PROBLEM DETAILS: Pictures must not appear; the answer is exactly the lines from the one that holds "plant: (761, 1246) -> (1129, 669), moved" through the end of the material.
START THE DATA
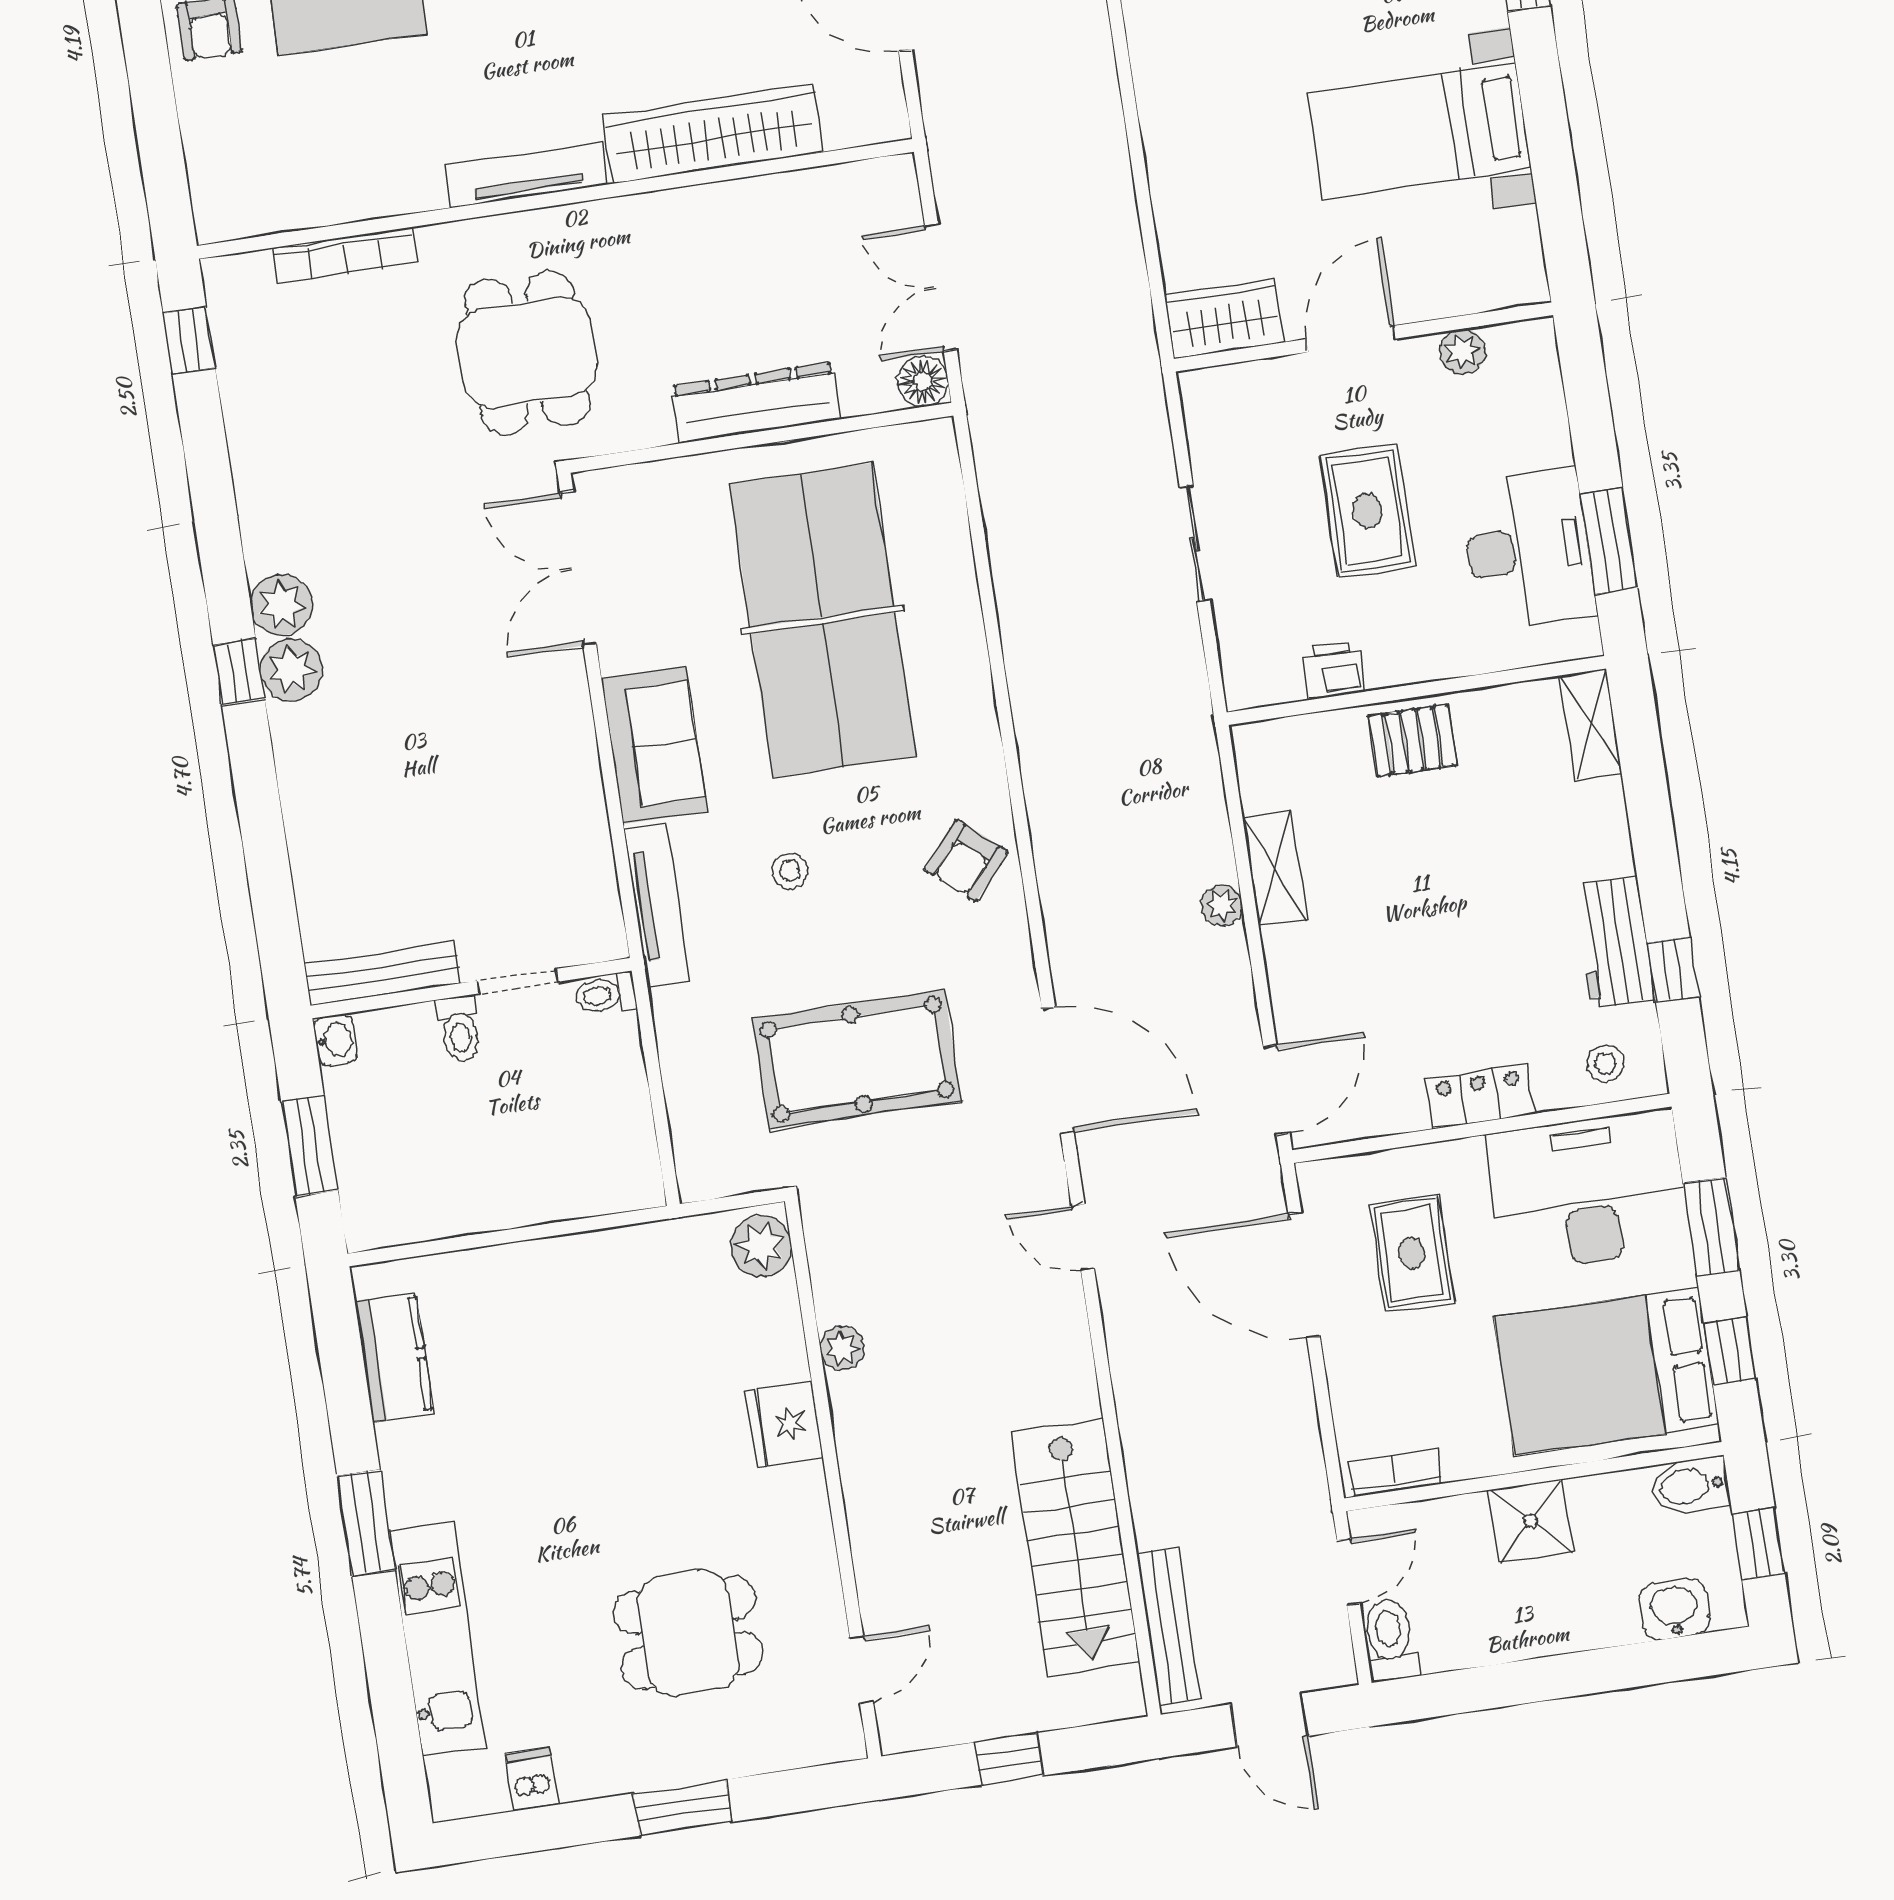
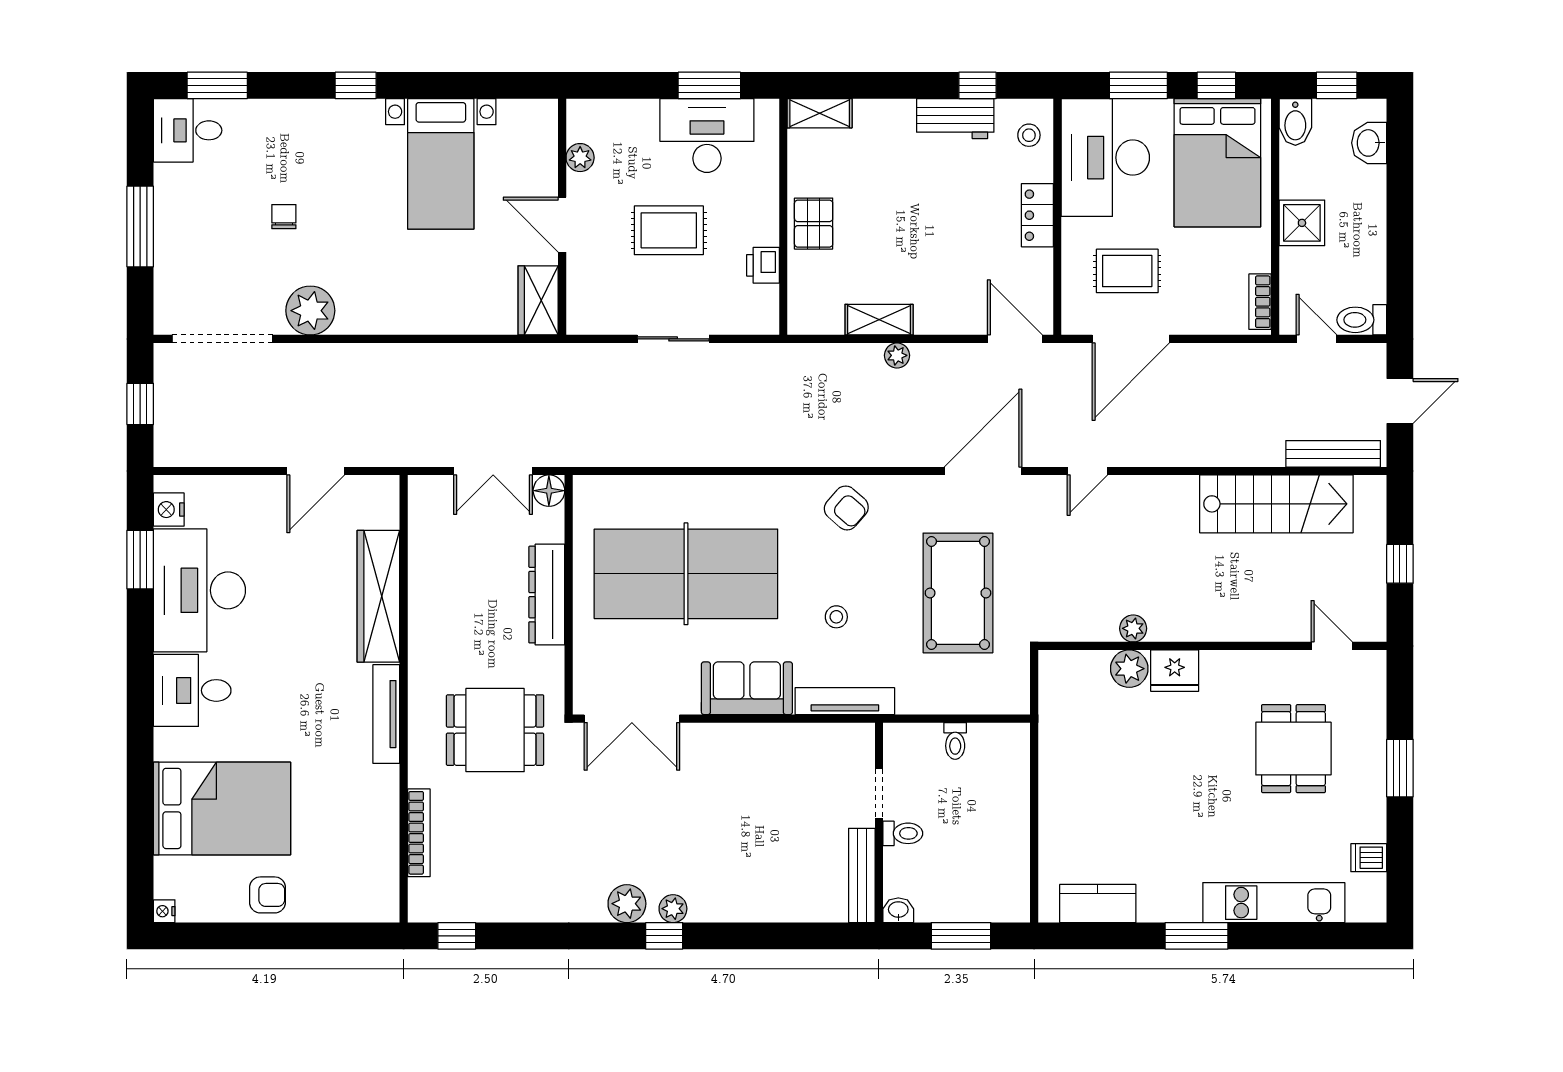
plant: (291, 670) -> (673, 909), width x0.73, depth x0.73
toilet: (605, 995) -> (955, 741), moved
plant: (761, 1246) -> (1129, 669), moved

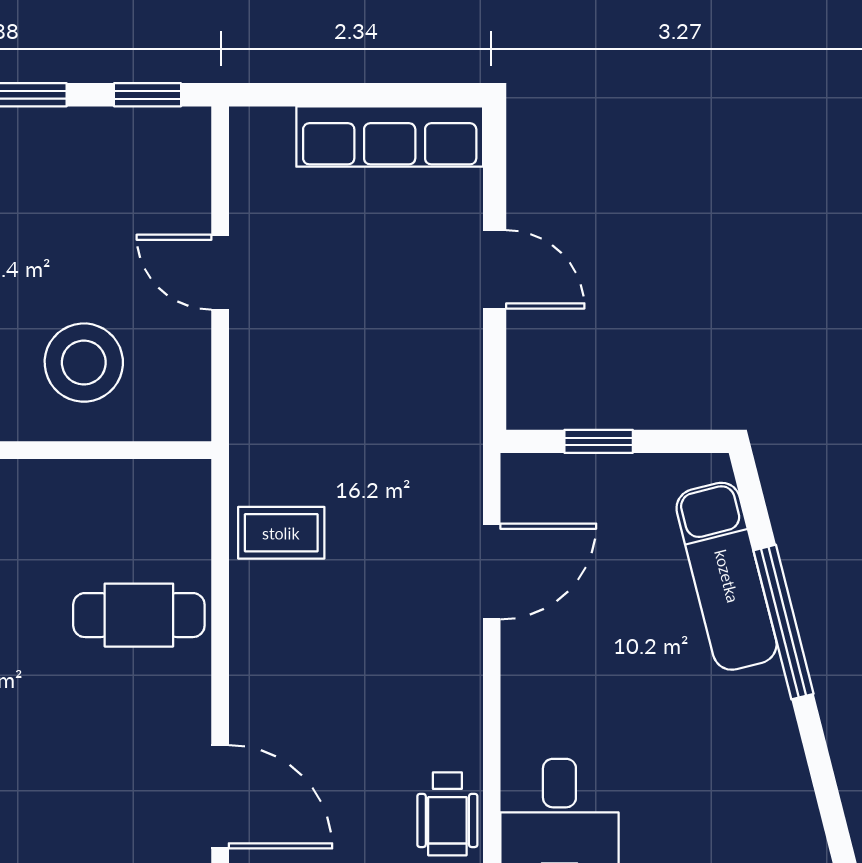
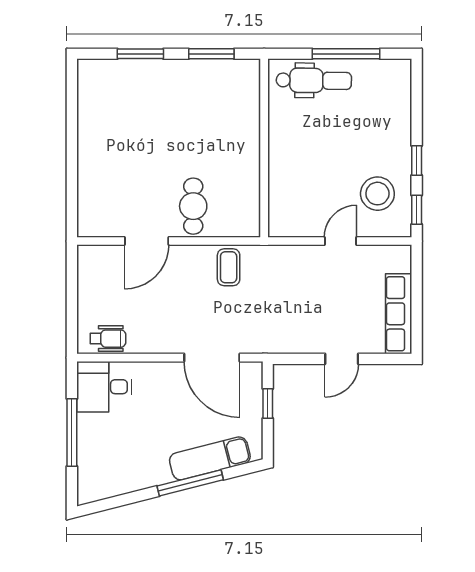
stool: (84, 363) -> (377, 194), moved
door: (492, 571) -> (212, 358), width x1.36
door: (220, 797) -> (147, 241), moved
wheelchair: (447, 814) -> (108, 339), turned 180

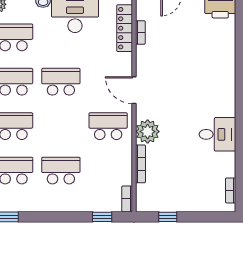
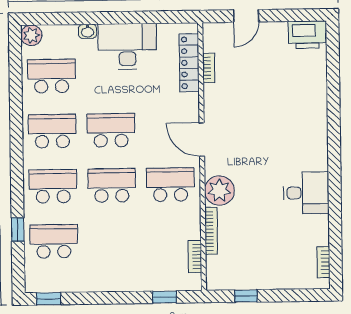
school desk: (61, 171) -> (112, 185), moved
bookcase: (127, 199) -> (195, 257), moved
END THE DATA
FINISHED TASK:
plant: (761, 1246) -> (1129, 669), moved

stool: (84, 363) -> (377, 194), moved
door: (492, 571) -> (212, 358), width x1.36
door: (220, 797) -> (147, 241), moved
wheelchair: (447, 814) -> (108, 339), turned 180

school desk: (61, 171) -> (112, 185), moved
bookcase: (127, 199) -> (195, 257), moved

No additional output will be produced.